● **What is being asked**:
For every line in the records that has the word "cyan", make a copy.

● **Extracted information**:
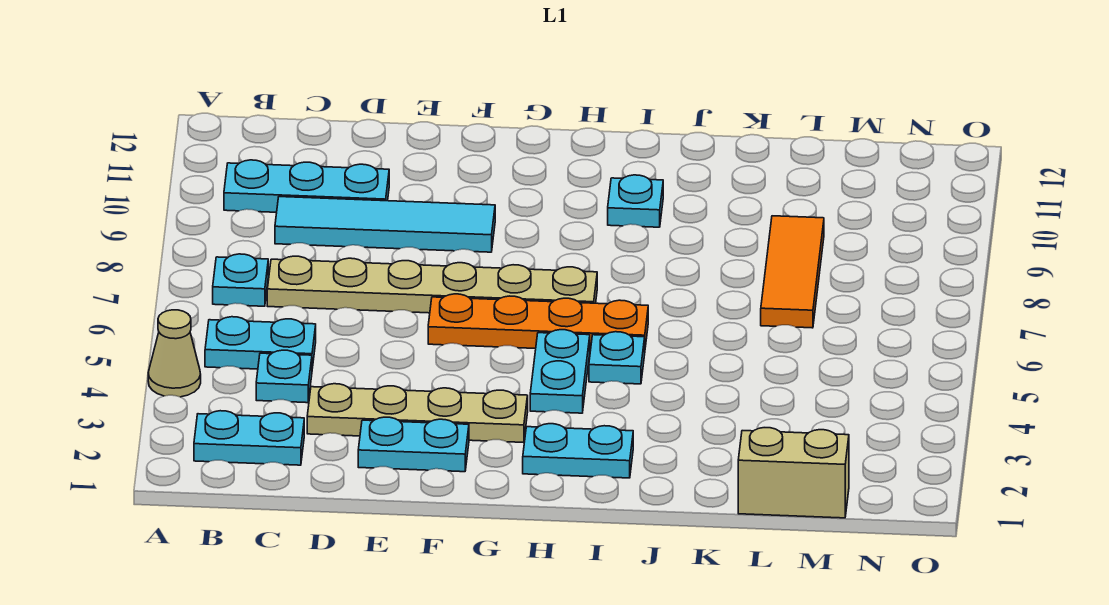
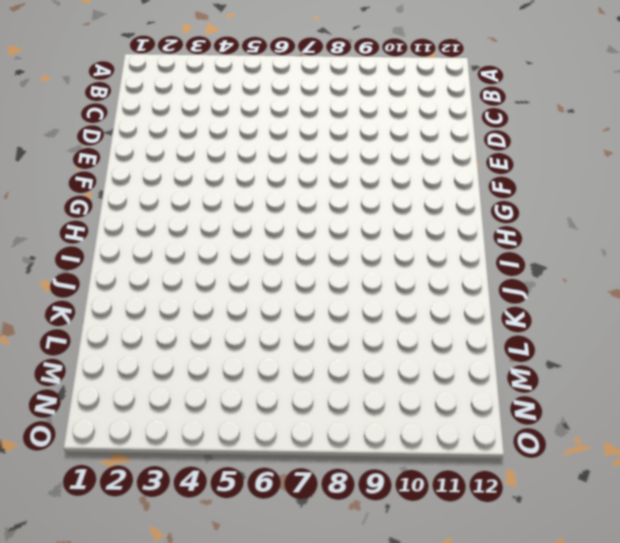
none -> tan cone A4 level 1
none -> cyan plate B2:C2 level 1
none -> cyan plate B5:C5 level 1

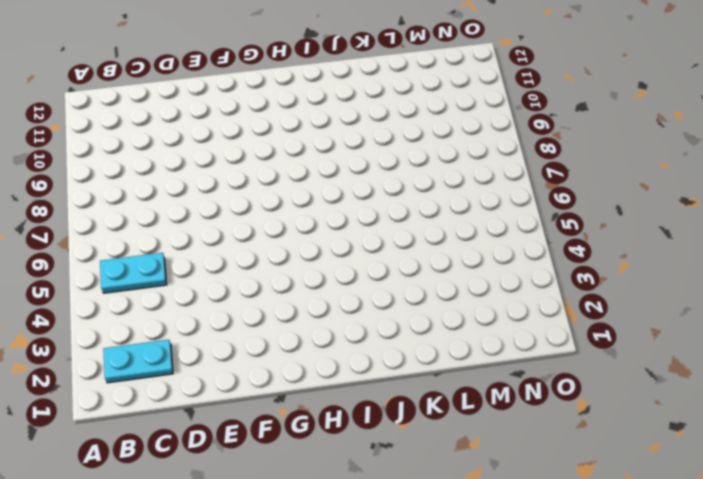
none -> tan cone A4 level 1
none -> cyan plate B7 level 1
none -> cyan plate B10:D10 level 1

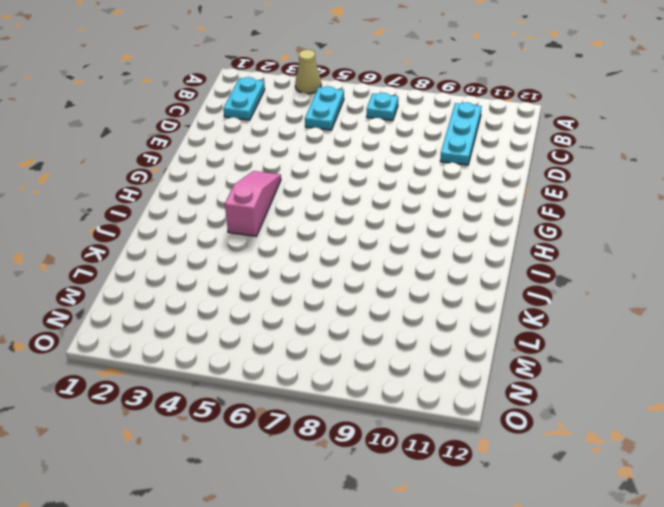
pink slope G4:I4 level 1 top I -> cyan plate H4:H5 level 1
none -> cyan plate C4 level 1
none -> tan plate C7:H7 level 1
none -> cyan tile C9:F9 level 1

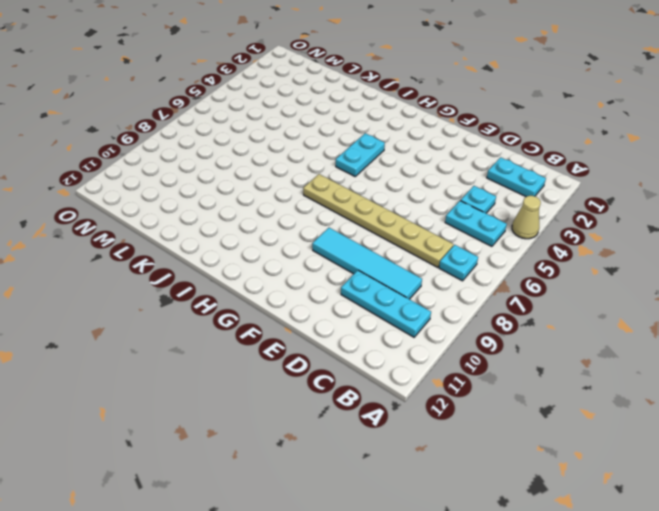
none -> tan plate D3:G3 level 1
none -> cyan plate E2:F2 level 1
none -> orange plate F6:I6 level 1

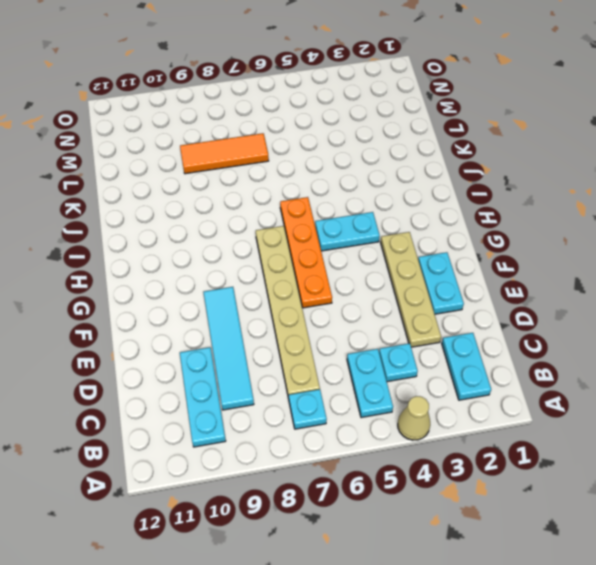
none -> cyan plate H2:I2 level 1
none -> cyan plate I5 level 1
none -> cyan plate I10 level 1

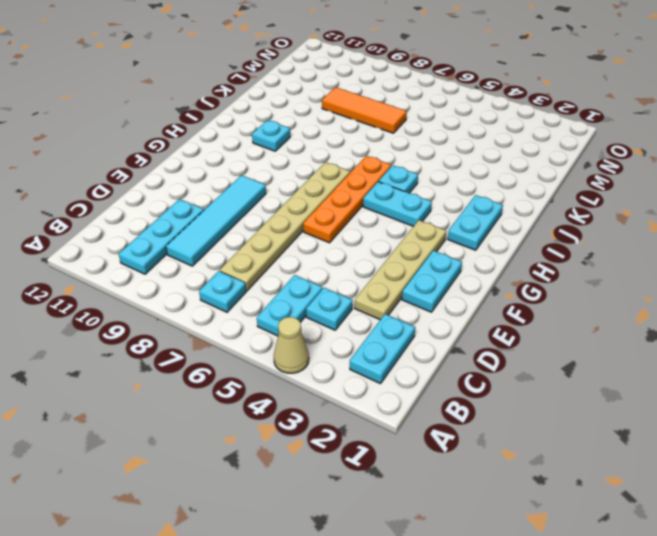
none -> tan brick L1:M1 level 1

● **Response**:
none -> cyan plate B2:C2 level 1
none -> cyan plate B5:C5 level 1
none -> cyan plate B7 level 1
none -> cyan plate B10:D10 level 1
pink slope G4:I4 level 1 top I -> cyan plate H4:H5 level 1
none -> cyan plate C4 level 1
none -> cyan tile C9:F9 level 1
none -> cyan plate E2:F2 level 1
none -> cyan plate H2:I2 level 1
none -> cyan plate I5 level 1
none -> cyan plate I10 level 1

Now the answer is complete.